Entries shown:
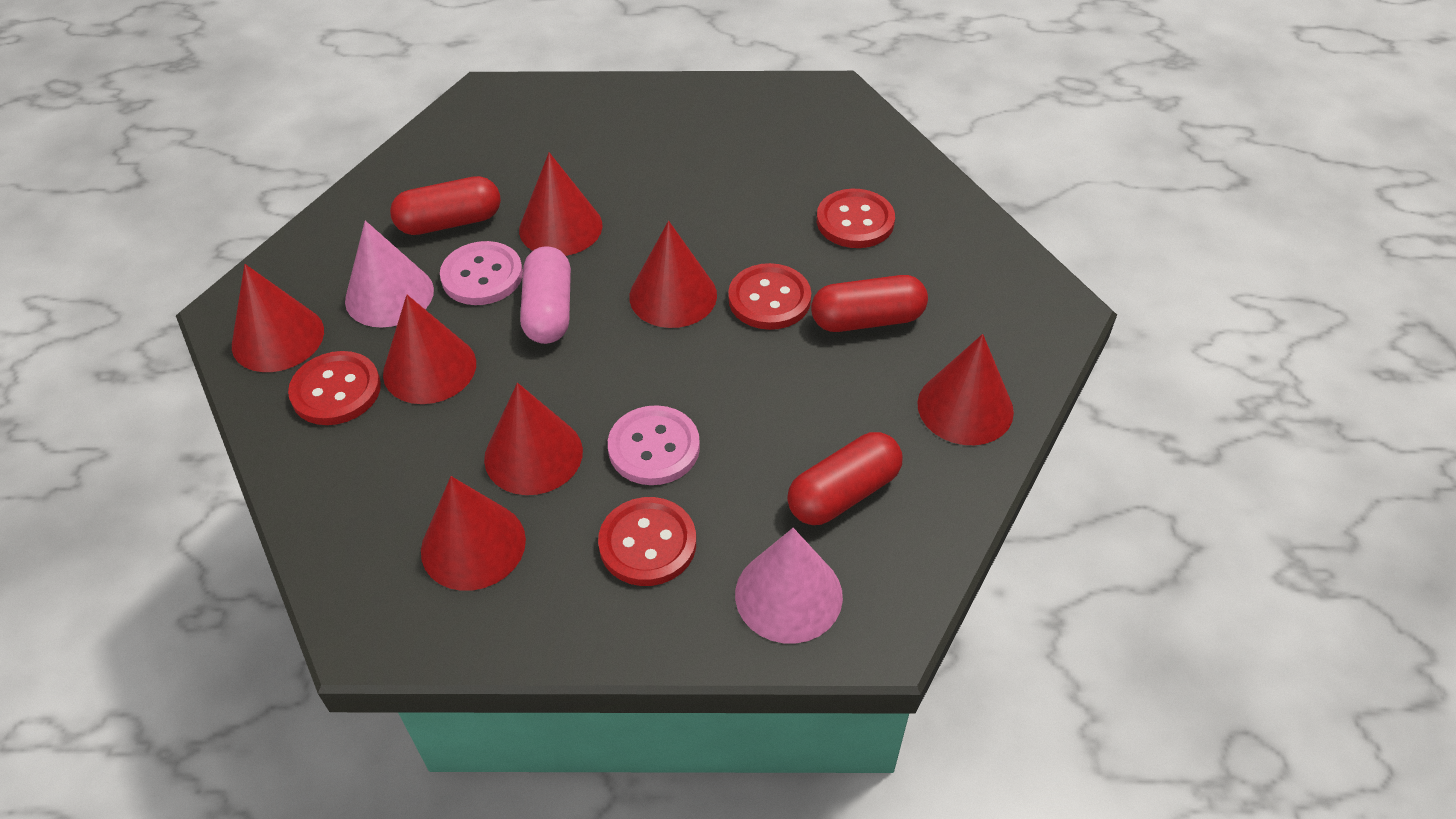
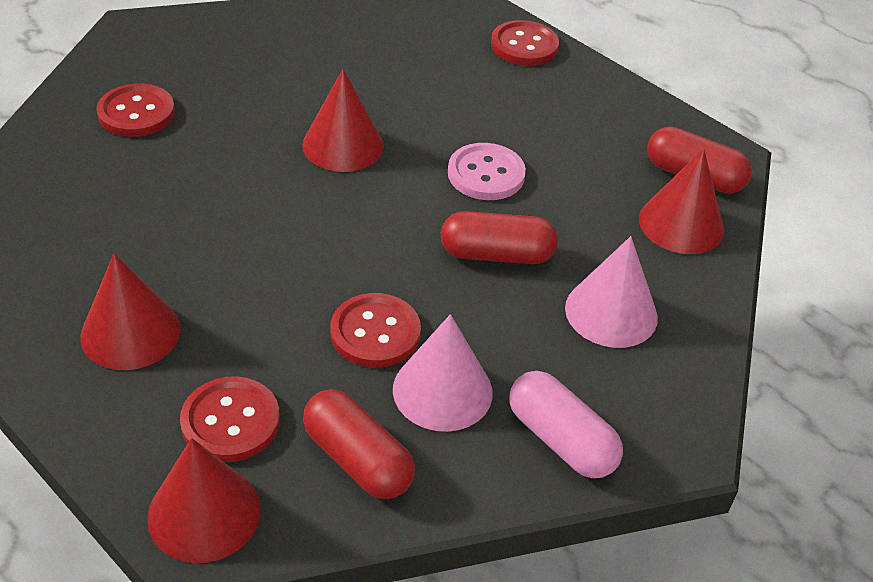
pink button: 2 -> 1
red cone: 7 -> 4

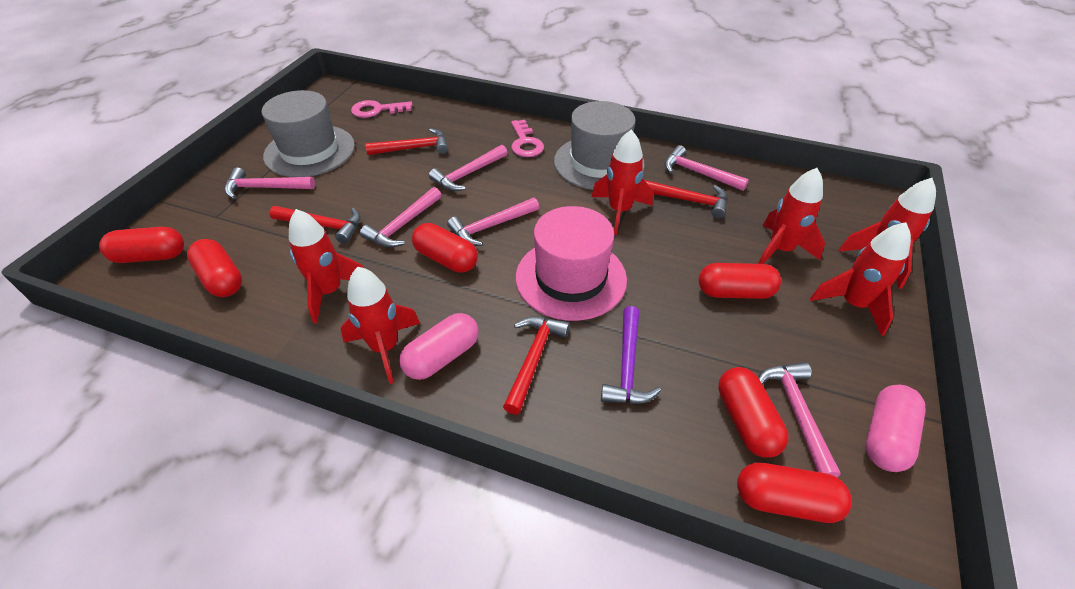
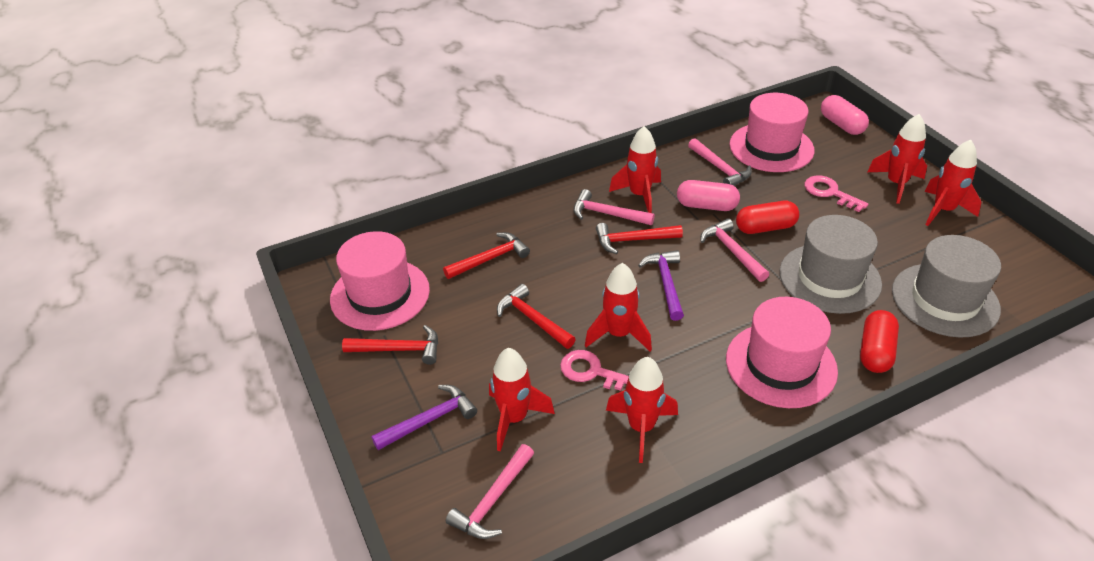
pink hammer: 6 -> 4
pink hat: 1 -> 3
purple hammer: 1 -> 2
red capsule: 6 -> 2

The problem:
I would like the material above returned exactly as it stands, without its pictures.

Exercise result:
pink button: 2 -> 1
red cone: 7 -> 4

pink hammer: 6 -> 4
pink hat: 1 -> 3
purple hammer: 1 -> 2
red capsule: 6 -> 2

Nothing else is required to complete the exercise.